[Information shown — start]
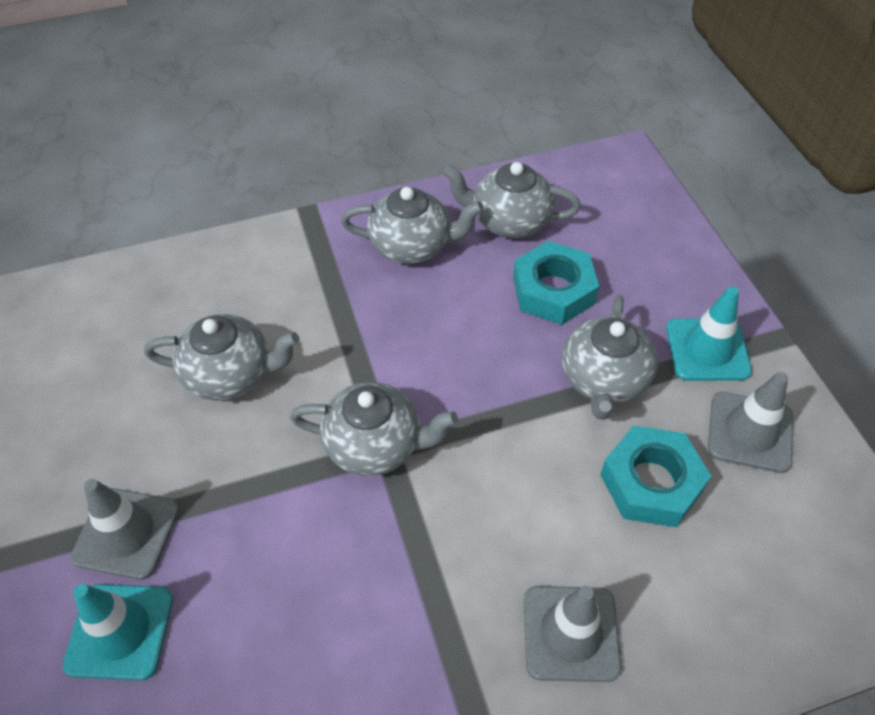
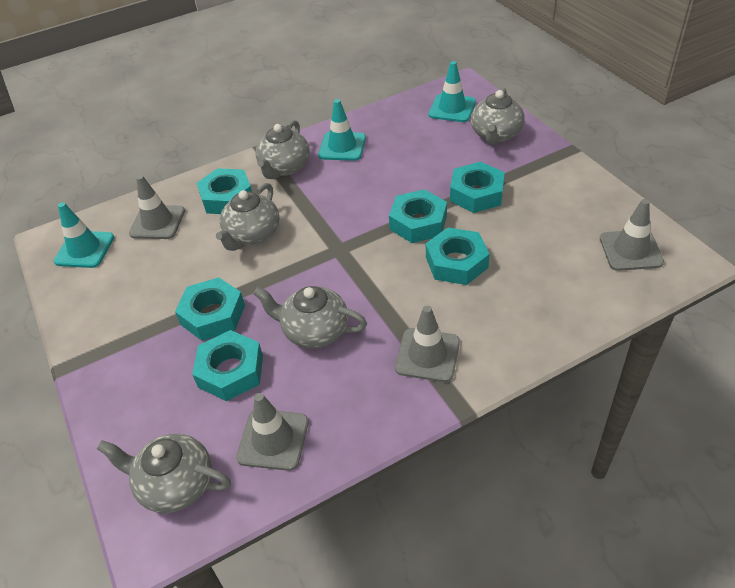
grey traffic cone: 3 -> 4
turquoise nut: 2 -> 6
turquoise traffic cone: 2 -> 3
[Information shown — finish]
Copy out each line of the listing that contains the word "turquoise".

Solution:
turquoise nut: 2 -> 6
turquoise traffic cone: 2 -> 3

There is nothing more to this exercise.